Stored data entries
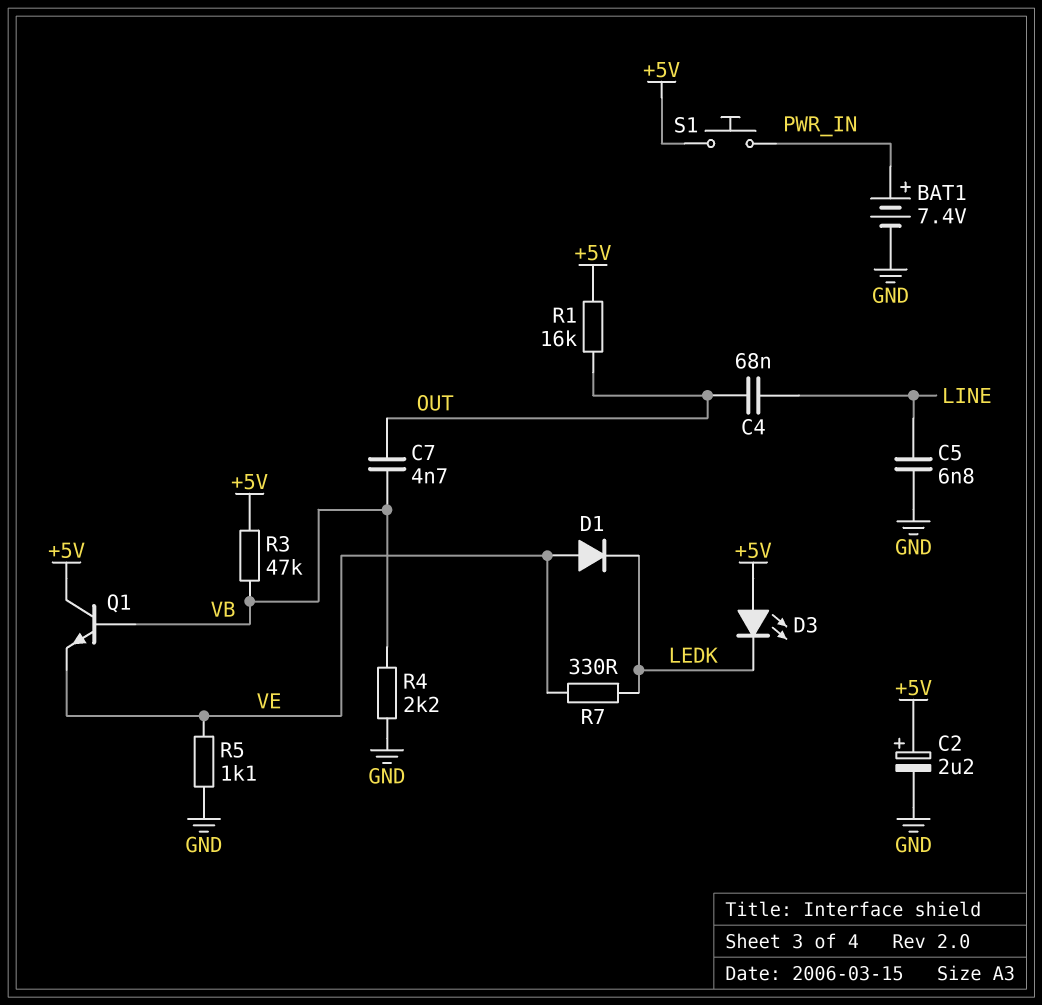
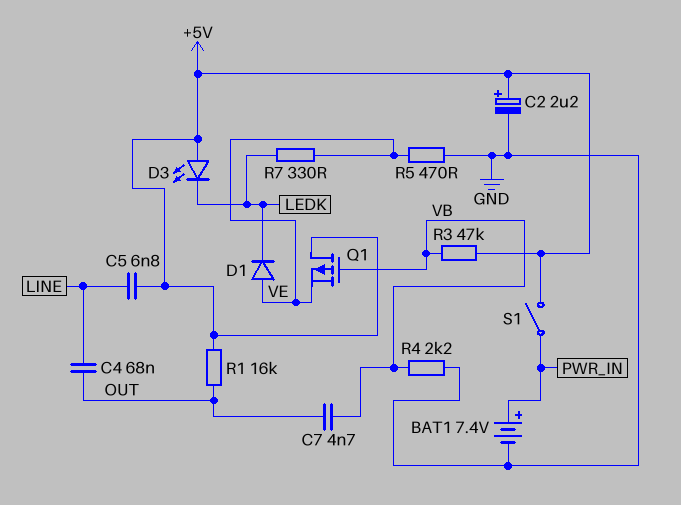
C5: 6.8nF (GND, LINE) -> 6.8nF (+5V, LINE)
Q1: NPN (B VB, C +5V, E VE) -> PMOS (G VB, D +5V, S VE)
R5: 1.1k (GND, VE) -> 470 (GND, VE)
S1: button (+5V, PWR_IN) -> switch (+5V, PWR_IN)

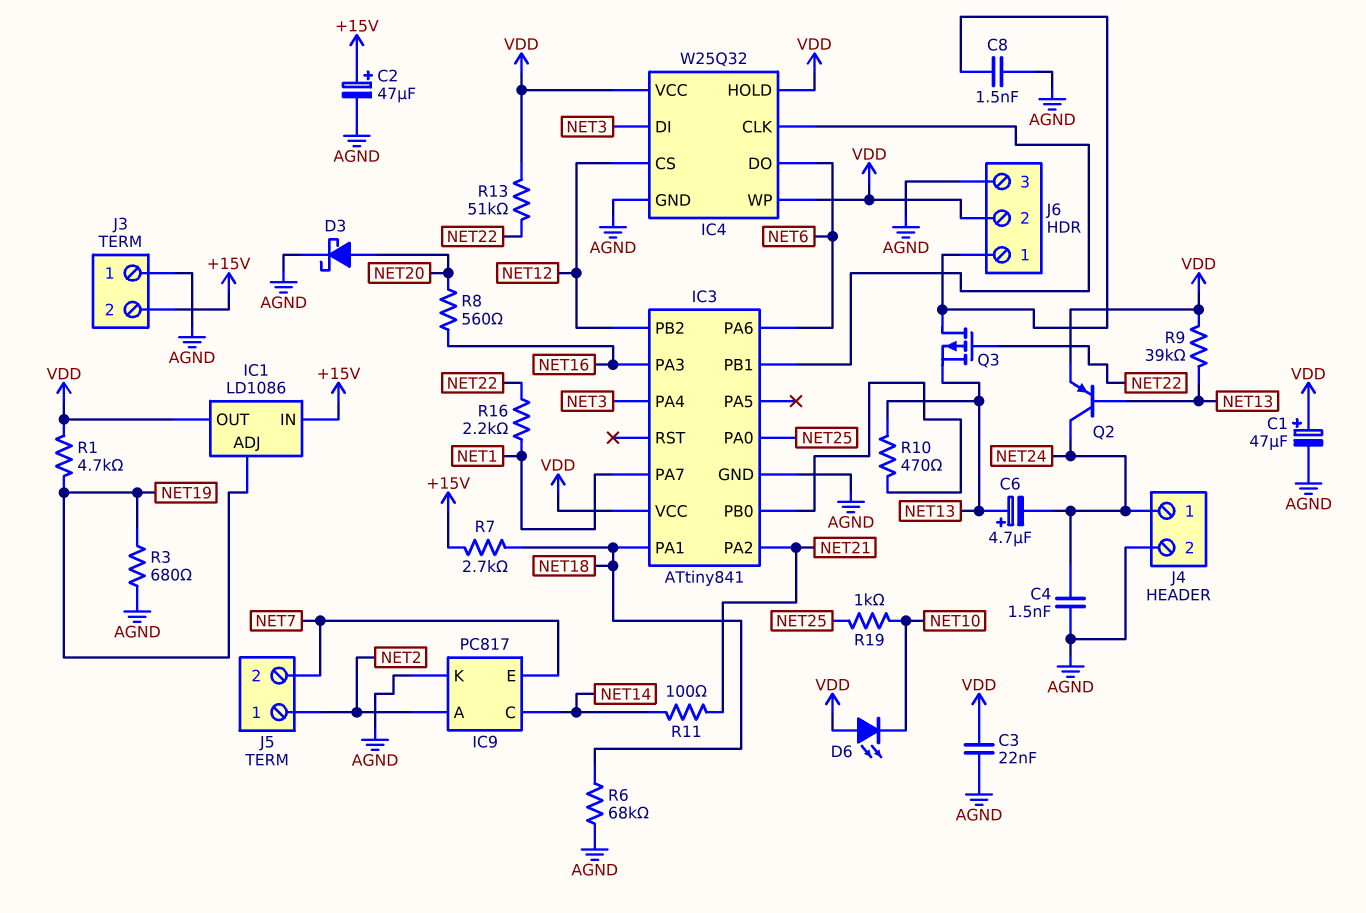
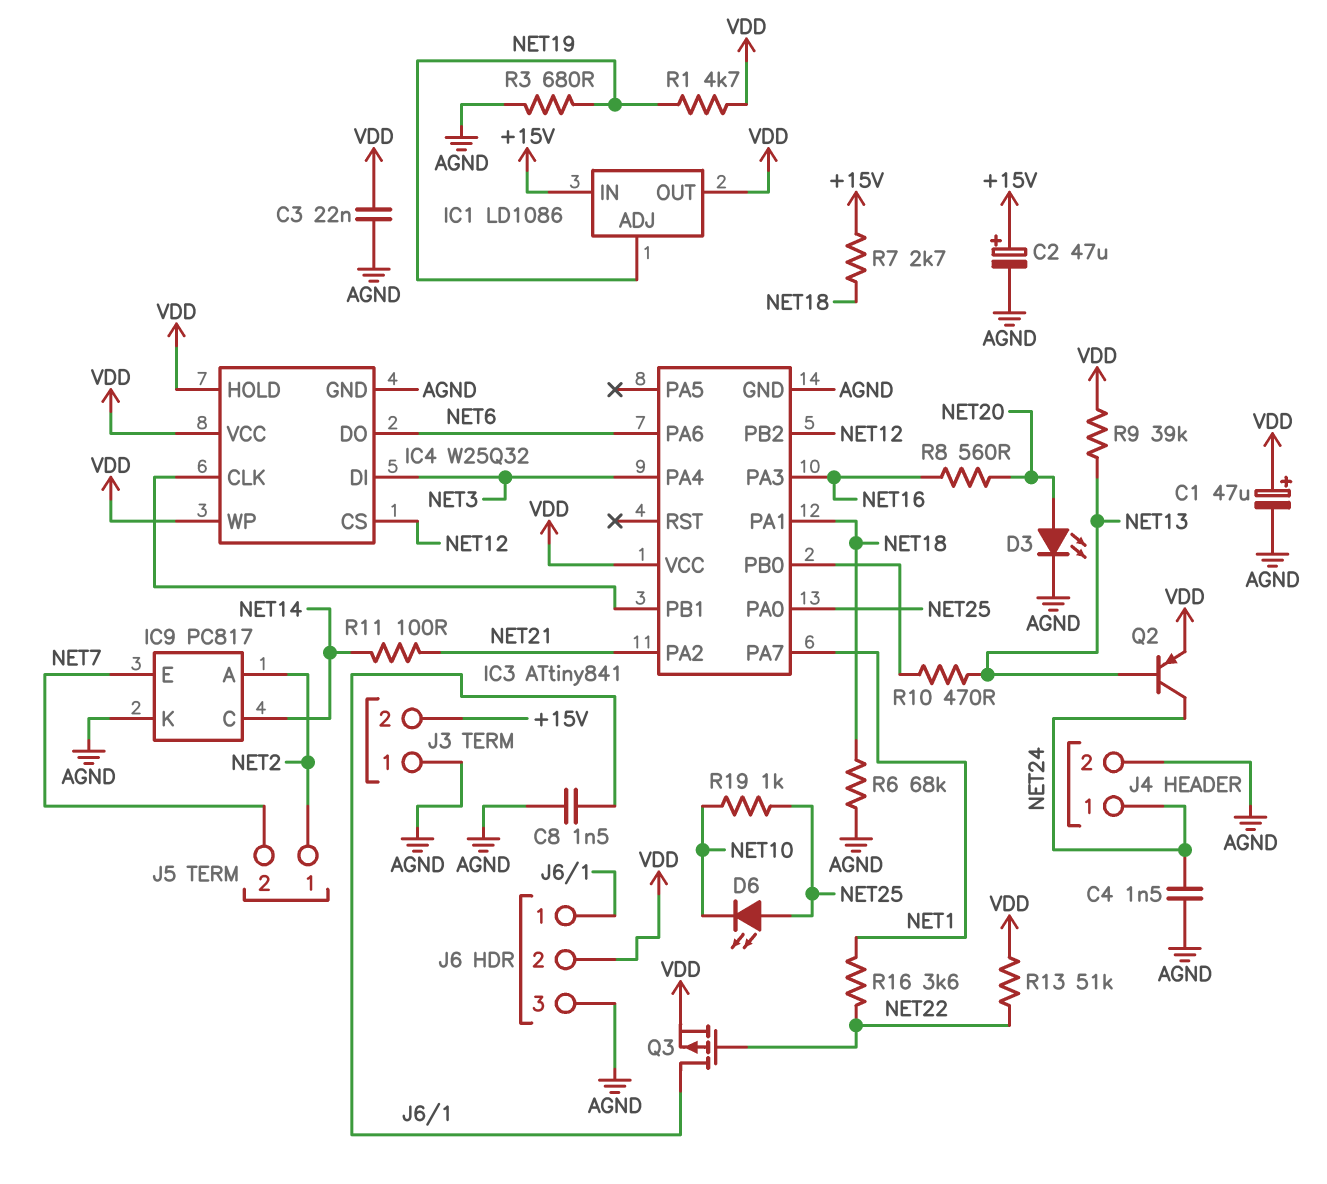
C6: 4.7uF (plus NET13, minus NET24) -> none
D3: schottky (A NET20, K AGND) -> LED (A NET20, K AGND)
D6: LED (A VDD, K NET10) -> LED (A NET25, K NET10)
Q3: PMOS (G NET22, D J6/1, S NET13) -> PMOS (G NET22, D J6/1, S VDD)
R16: 2.2k (NET1, NET22) -> 3.6k (NET1, NET22)

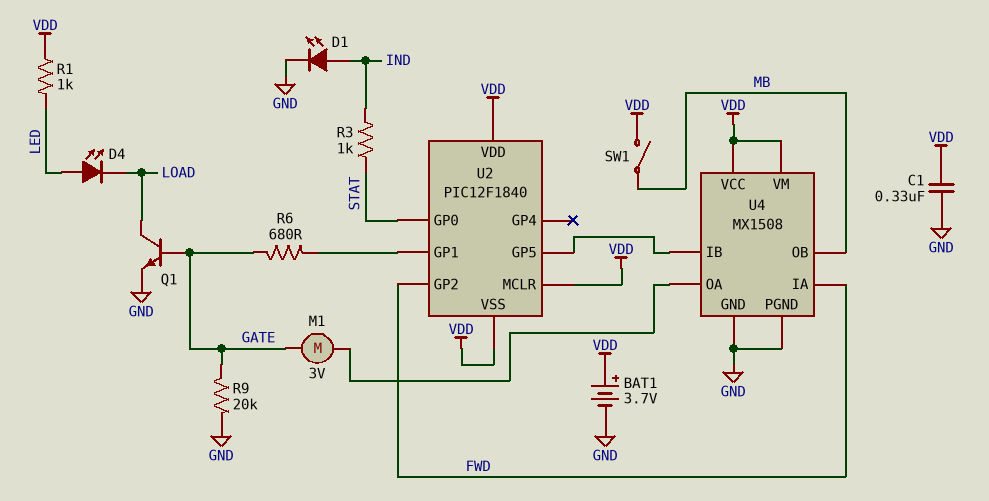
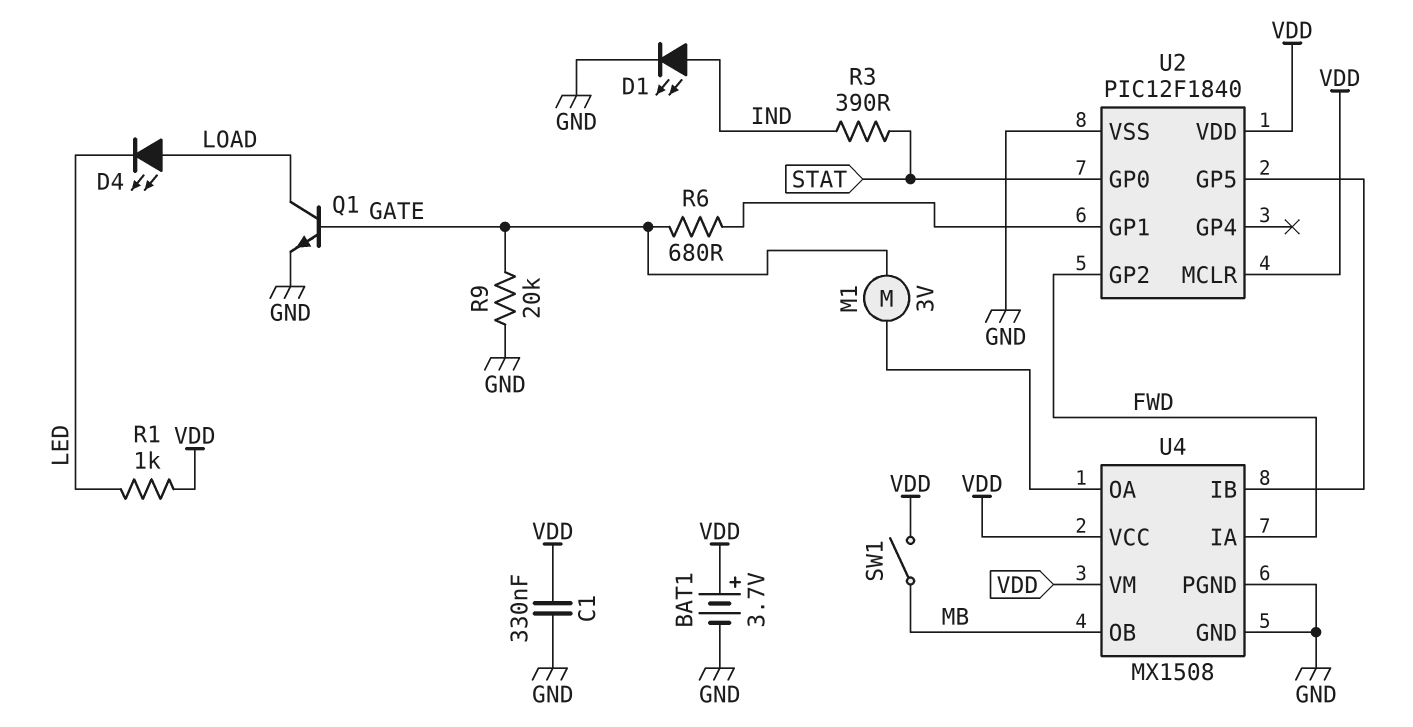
D4: LED (A LED, K LOAD) -> LED (A LOAD, K LED)
R3: 1k (IND, STAT) -> 390 (IND, STAT)
U2 pin VSS: VDD -> GND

Brief
Your task for the entries above: copy exactly the span starting with the line with "C6: 4.7uF (plus NET13, minus NET24) -> none" and going on through the line with "R16: 2.2k (NET1, NET22) -> 3.6k (NET1, NET22)", both lines included, and nothing else.

Answer to this exercise
C6: 4.7uF (plus NET13, minus NET24) -> none
D3: schottky (A NET20, K AGND) -> LED (A NET20, K AGND)
D6: LED (A VDD, K NET10) -> LED (A NET25, K NET10)
Q3: PMOS (G NET22, D J6/1, S NET13) -> PMOS (G NET22, D J6/1, S VDD)
R16: 2.2k (NET1, NET22) -> 3.6k (NET1, NET22)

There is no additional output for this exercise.